• [DATA RECORDS]:
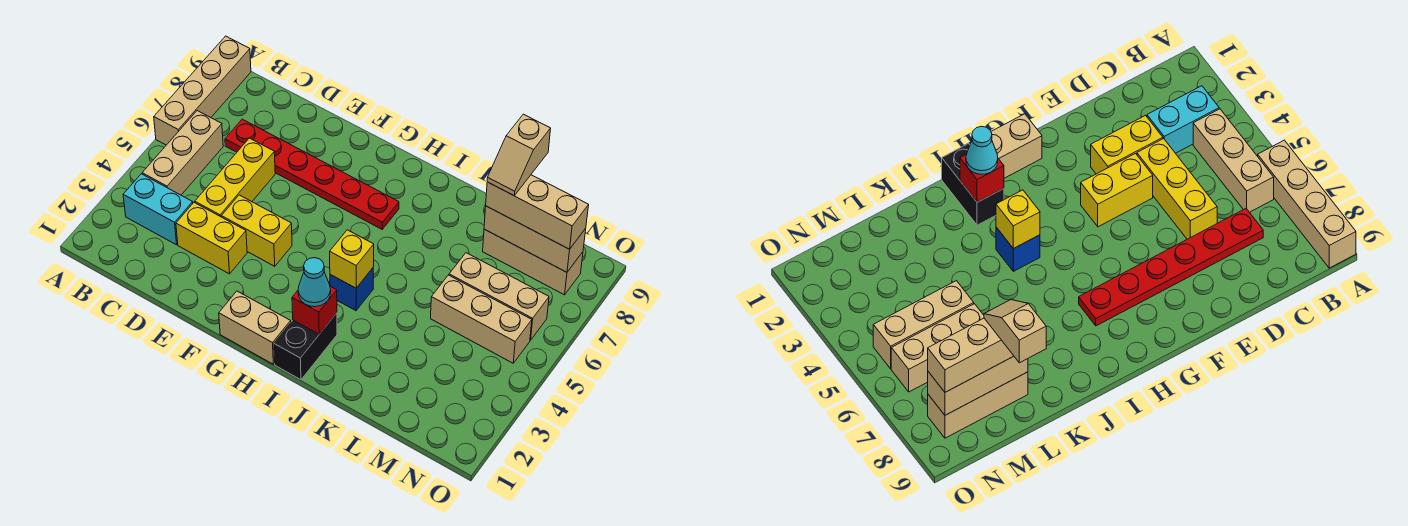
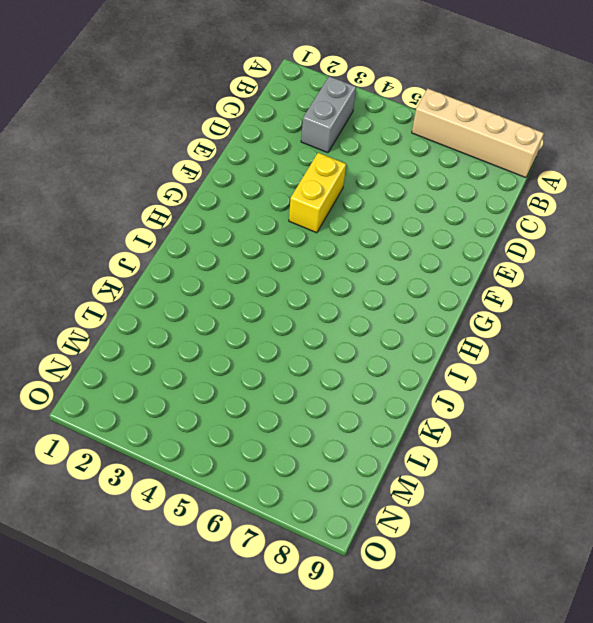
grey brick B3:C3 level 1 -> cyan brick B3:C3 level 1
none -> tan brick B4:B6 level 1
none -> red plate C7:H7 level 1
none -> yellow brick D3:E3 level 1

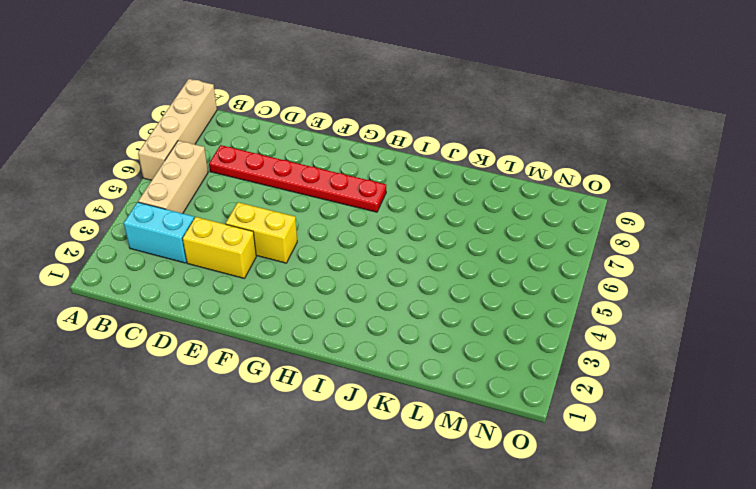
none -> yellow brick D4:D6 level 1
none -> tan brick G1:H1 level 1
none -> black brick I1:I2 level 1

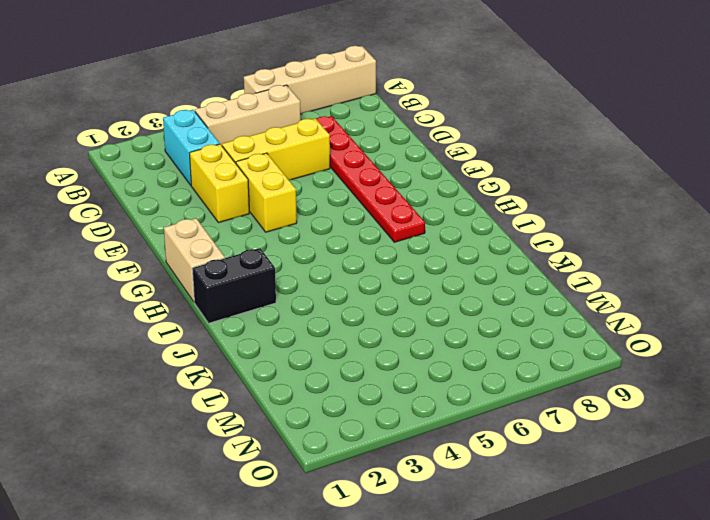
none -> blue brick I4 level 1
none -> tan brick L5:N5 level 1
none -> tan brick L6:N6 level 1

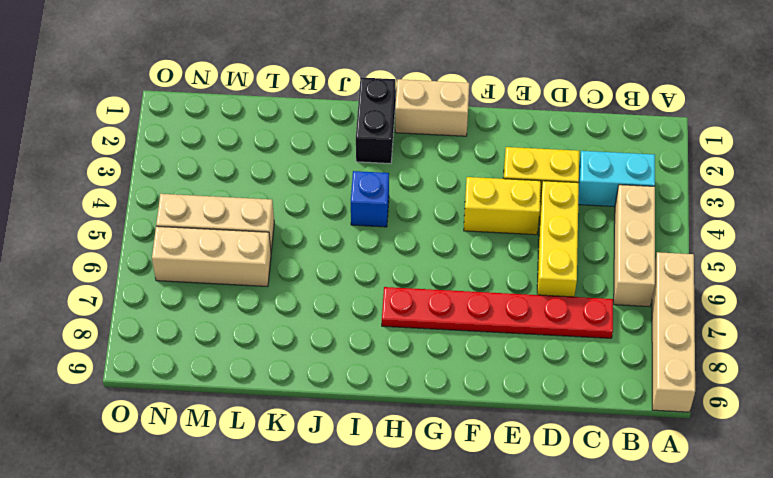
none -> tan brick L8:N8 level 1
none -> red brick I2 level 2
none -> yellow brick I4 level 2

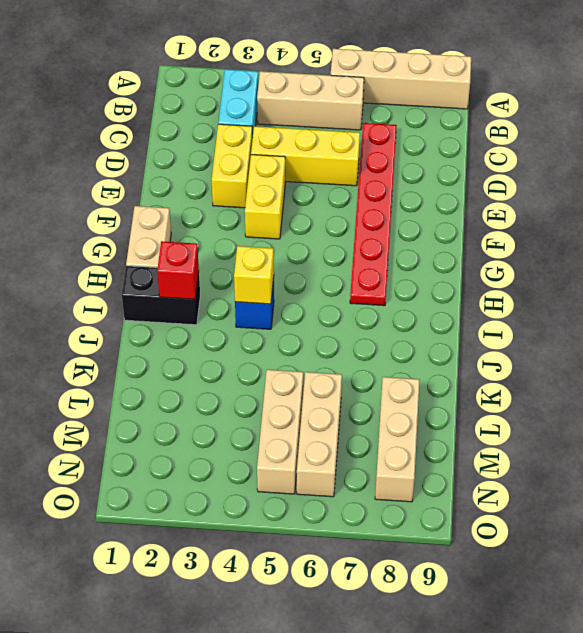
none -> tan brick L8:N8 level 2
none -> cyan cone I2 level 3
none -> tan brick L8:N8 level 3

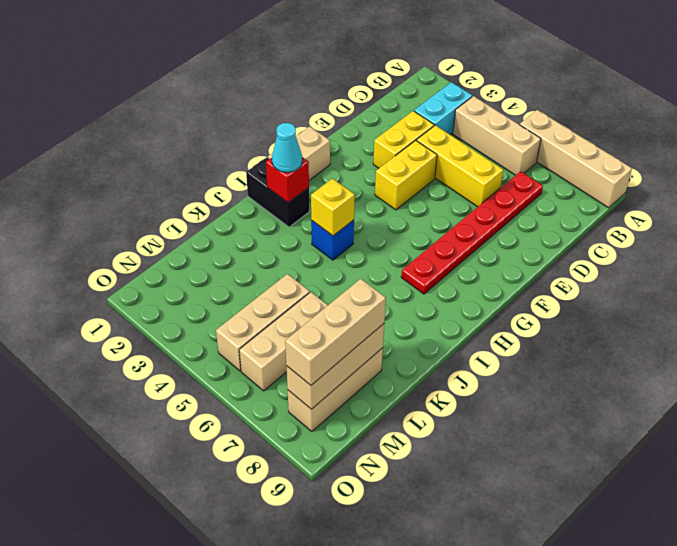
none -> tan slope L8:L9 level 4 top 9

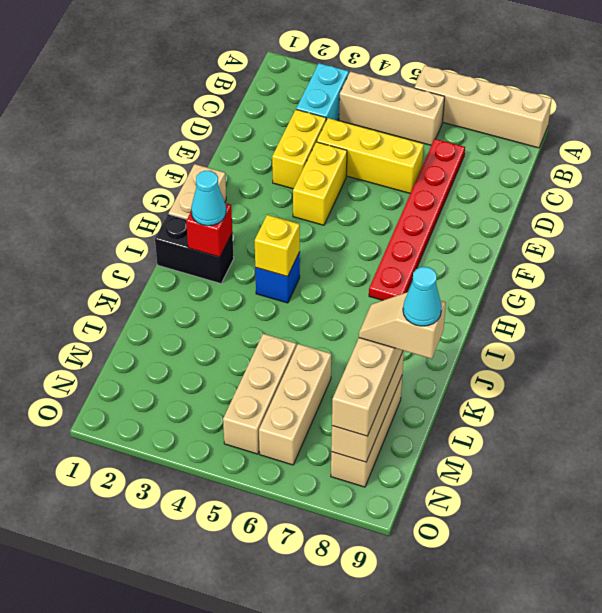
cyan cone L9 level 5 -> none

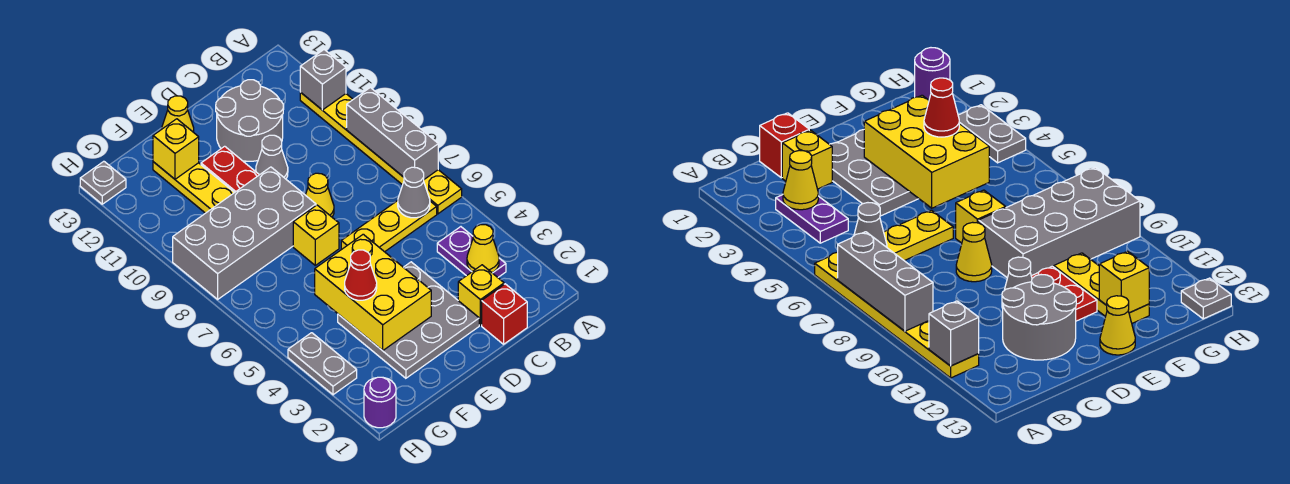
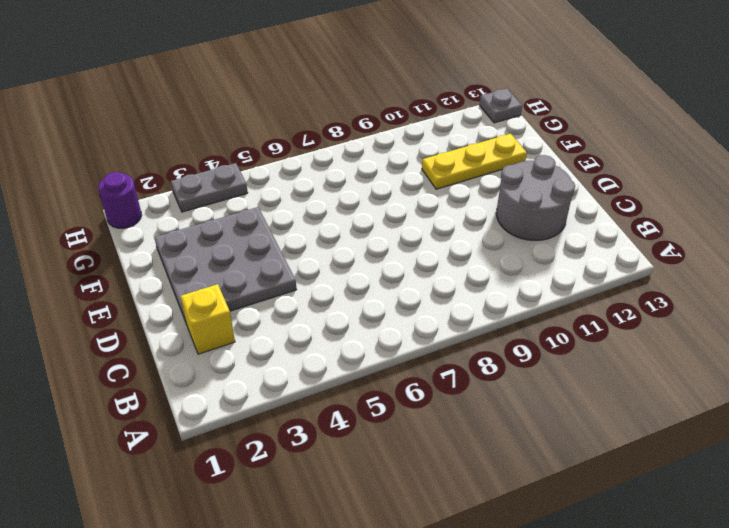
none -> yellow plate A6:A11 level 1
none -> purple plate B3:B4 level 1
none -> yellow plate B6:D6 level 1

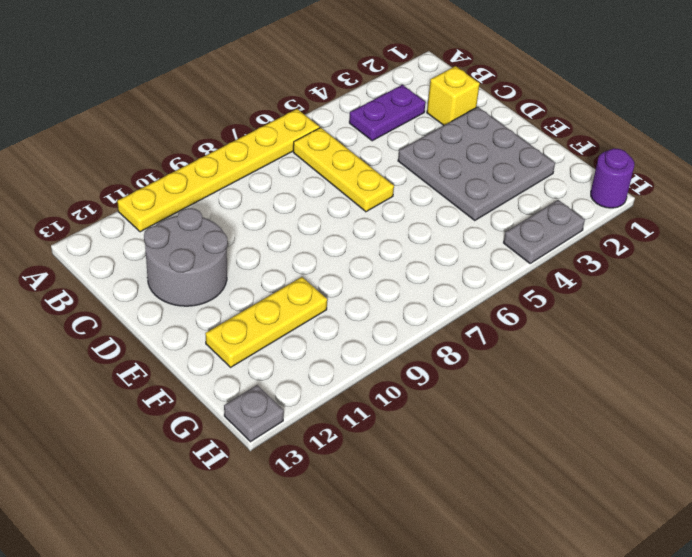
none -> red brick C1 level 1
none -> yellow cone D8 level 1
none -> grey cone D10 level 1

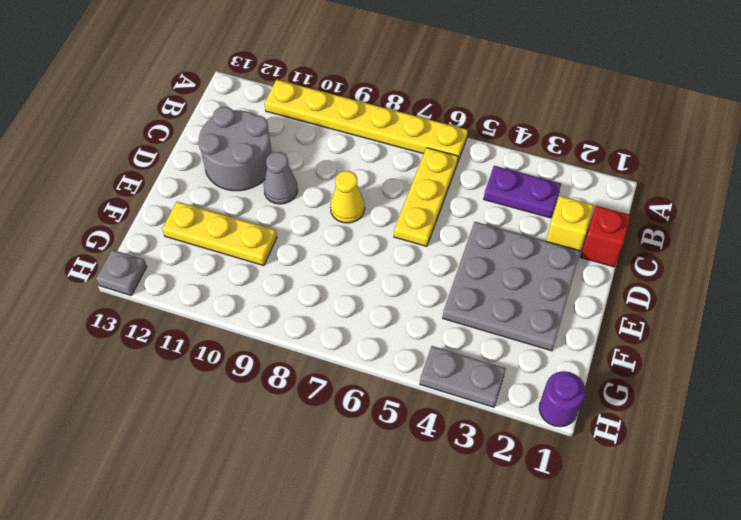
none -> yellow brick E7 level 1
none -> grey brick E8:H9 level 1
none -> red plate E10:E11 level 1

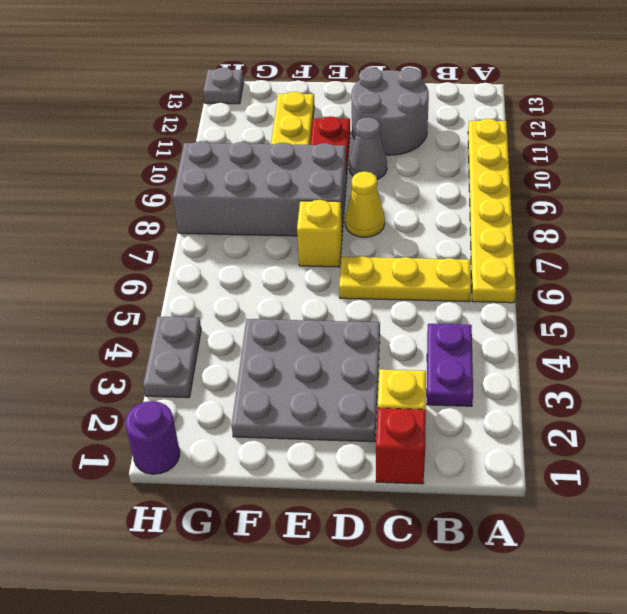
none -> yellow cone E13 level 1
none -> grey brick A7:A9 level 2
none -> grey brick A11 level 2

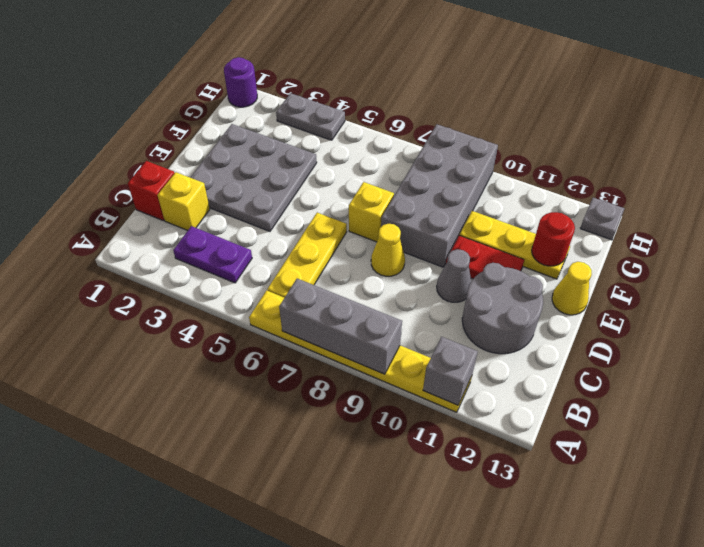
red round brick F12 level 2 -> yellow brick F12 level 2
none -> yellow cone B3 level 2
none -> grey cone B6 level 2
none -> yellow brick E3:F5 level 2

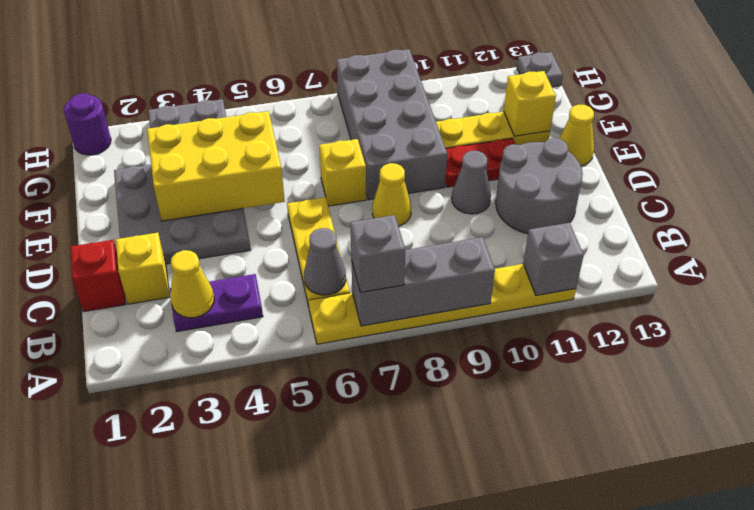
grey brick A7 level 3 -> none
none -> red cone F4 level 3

• [WHAT THIS TASK INVOLVES]: The expected answer is each line of the records above that includes the string "cone".

• [SOLUTION BELOW]:
none -> cyan cone I2 level 3
cyan cone L9 level 5 -> none
none -> yellow cone D8 level 1
none -> grey cone D10 level 1
none -> yellow cone E13 level 1
none -> yellow cone B3 level 2
none -> grey cone B6 level 2
none -> red cone F4 level 3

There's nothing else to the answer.